• **EXERCISE MATERIAL**

—————

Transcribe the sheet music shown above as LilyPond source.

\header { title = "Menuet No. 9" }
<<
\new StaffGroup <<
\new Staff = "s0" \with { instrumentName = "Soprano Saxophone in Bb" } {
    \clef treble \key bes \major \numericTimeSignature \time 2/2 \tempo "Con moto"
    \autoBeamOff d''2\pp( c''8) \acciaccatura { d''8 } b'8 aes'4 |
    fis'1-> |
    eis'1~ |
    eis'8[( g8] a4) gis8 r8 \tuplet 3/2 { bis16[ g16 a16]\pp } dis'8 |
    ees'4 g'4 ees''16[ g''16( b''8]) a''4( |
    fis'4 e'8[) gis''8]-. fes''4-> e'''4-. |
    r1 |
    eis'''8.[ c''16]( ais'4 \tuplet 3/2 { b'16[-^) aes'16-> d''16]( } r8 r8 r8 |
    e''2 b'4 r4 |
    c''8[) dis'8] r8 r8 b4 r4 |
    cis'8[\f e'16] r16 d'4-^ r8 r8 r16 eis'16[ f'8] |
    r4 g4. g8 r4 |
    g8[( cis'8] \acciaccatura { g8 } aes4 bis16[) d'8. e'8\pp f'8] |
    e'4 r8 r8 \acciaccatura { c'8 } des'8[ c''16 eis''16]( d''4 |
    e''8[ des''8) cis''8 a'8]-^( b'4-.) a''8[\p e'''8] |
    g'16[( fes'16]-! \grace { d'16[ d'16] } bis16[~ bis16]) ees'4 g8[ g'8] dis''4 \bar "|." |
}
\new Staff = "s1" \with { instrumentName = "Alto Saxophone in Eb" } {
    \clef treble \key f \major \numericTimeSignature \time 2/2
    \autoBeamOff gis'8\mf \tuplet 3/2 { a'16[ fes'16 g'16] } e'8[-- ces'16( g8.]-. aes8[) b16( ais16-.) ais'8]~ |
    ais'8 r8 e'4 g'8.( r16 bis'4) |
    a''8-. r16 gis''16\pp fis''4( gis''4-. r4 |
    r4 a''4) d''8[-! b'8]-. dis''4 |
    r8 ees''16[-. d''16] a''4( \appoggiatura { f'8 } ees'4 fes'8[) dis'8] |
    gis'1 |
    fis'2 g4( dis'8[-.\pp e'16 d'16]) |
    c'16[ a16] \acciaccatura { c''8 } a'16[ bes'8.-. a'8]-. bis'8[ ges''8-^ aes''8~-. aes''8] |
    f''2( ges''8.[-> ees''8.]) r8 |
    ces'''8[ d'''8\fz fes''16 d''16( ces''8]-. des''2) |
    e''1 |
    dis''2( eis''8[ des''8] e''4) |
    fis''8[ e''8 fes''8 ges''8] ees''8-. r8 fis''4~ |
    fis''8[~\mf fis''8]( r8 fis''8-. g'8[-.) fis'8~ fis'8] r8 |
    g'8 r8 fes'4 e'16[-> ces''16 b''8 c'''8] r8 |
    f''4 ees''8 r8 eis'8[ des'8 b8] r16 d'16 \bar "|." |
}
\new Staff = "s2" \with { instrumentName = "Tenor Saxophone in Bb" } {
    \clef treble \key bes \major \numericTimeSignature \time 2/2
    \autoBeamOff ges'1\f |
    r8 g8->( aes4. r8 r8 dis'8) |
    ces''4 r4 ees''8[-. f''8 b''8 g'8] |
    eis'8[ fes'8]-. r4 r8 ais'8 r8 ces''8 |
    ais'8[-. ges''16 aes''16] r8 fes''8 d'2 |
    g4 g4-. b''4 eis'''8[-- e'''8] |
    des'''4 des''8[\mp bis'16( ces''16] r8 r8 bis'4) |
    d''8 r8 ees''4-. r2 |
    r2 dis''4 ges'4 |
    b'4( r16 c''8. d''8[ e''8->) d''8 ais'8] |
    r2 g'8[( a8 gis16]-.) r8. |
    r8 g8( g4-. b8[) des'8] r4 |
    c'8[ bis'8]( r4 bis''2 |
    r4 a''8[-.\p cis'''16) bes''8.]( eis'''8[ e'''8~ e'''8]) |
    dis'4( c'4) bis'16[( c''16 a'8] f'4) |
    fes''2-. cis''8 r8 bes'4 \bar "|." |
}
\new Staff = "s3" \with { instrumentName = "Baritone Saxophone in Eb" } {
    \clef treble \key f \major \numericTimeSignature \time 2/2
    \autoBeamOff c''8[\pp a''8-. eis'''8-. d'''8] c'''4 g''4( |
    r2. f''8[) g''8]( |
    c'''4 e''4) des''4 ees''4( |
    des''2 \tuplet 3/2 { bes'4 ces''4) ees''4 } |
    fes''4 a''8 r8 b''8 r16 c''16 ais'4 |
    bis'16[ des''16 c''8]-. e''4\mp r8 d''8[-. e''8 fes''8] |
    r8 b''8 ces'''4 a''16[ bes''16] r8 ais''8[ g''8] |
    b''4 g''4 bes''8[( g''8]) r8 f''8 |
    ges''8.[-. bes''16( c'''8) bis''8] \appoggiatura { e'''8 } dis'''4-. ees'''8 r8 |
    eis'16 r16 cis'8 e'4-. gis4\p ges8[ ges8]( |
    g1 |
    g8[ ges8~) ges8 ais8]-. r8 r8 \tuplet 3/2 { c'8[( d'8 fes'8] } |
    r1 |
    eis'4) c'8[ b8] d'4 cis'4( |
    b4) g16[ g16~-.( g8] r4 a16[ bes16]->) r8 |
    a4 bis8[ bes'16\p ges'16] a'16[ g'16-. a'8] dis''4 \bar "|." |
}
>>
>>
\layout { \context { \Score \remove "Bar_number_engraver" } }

—————

• **INSTRUCTION**
Find each line in the records above that contains the word "treble", and copy those lines out in full.

• **CORRECT OUTPUT**
    \clef treble \key bes \major \numericTimeSignature \time 2/2 \tempo "Con moto"
    \clef treble \key f \major \numericTimeSignature \time 2/2
    \clef treble \key bes \major \numericTimeSignature \time 2/2
    \clef treble \key f \major \numericTimeSignature \time 2/2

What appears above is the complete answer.